> The problem
This exercise calls for all the entries that follow to be set down exactly, without their images.

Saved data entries

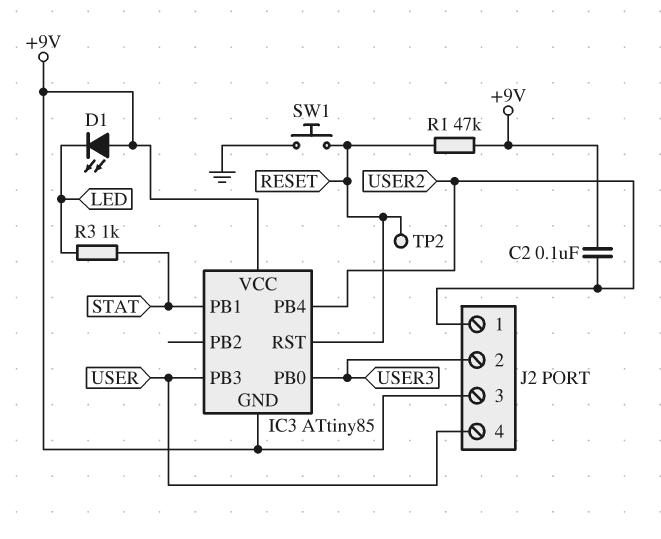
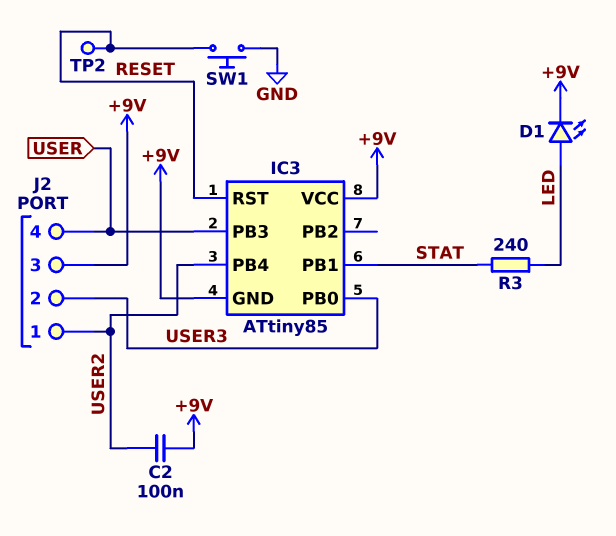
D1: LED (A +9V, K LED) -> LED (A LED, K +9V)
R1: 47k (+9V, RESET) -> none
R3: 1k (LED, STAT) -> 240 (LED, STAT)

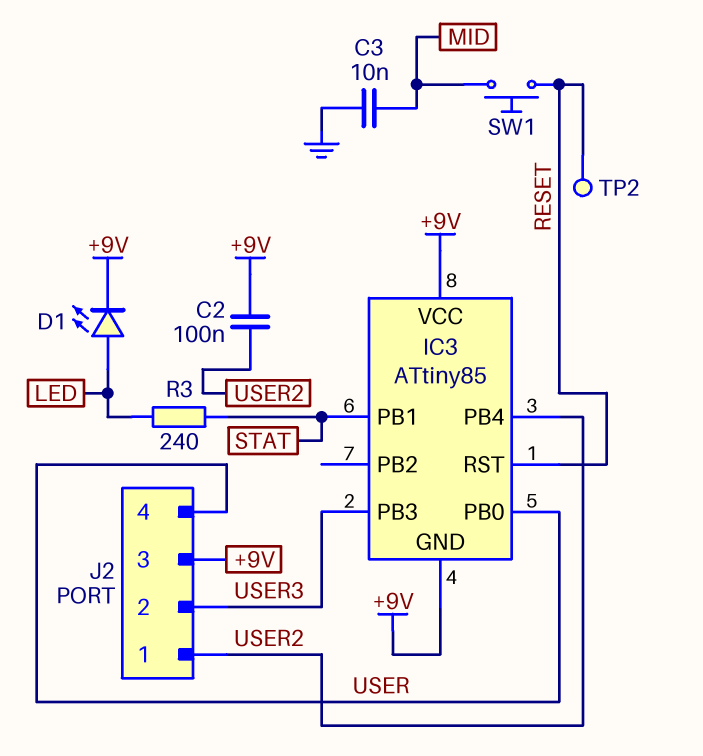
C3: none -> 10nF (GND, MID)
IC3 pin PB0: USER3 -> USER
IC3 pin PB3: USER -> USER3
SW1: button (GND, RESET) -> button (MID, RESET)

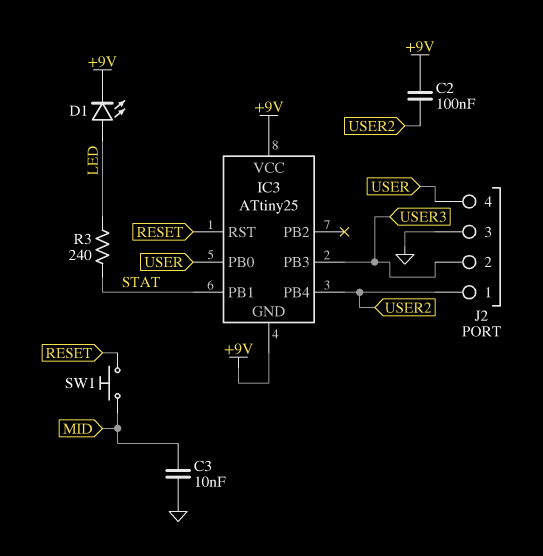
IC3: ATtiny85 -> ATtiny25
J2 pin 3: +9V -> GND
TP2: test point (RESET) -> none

> Expected answer
D1: LED (A +9V, K LED) -> LED (A LED, K +9V)
R1: 47k (+9V, RESET) -> none
R3: 1k (LED, STAT) -> 240 (LED, STAT)

C3: none -> 10nF (GND, MID)
IC3 pin PB0: USER3 -> USER
IC3 pin PB3: USER -> USER3
SW1: button (GND, RESET) -> button (MID, RESET)

IC3: ATtiny85 -> ATtiny25
J2 pin 3: +9V -> GND
TP2: test point (RESET) -> none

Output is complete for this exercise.